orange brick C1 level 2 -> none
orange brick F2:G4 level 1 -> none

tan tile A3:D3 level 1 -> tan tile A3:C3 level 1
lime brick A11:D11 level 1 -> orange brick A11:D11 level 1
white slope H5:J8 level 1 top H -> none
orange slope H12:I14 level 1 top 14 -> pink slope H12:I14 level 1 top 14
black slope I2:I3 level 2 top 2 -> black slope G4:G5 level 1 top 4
# # # # #
*Work to complete:*
Every line of the data should be copied exactly.

*Task answer:*
orange brick C1 level 2 -> none
orange brick F2:G4 level 1 -> none

tan tile A3:D3 level 1 -> tan tile A3:C3 level 1
lime brick A11:D11 level 1 -> orange brick A11:D11 level 1
white slope H5:J8 level 1 top H -> none
orange slope H12:I14 level 1 top 14 -> pink slope H12:I14 level 1 top 14
black slope I2:I3 level 2 top 2 -> black slope G4:G5 level 1 top 4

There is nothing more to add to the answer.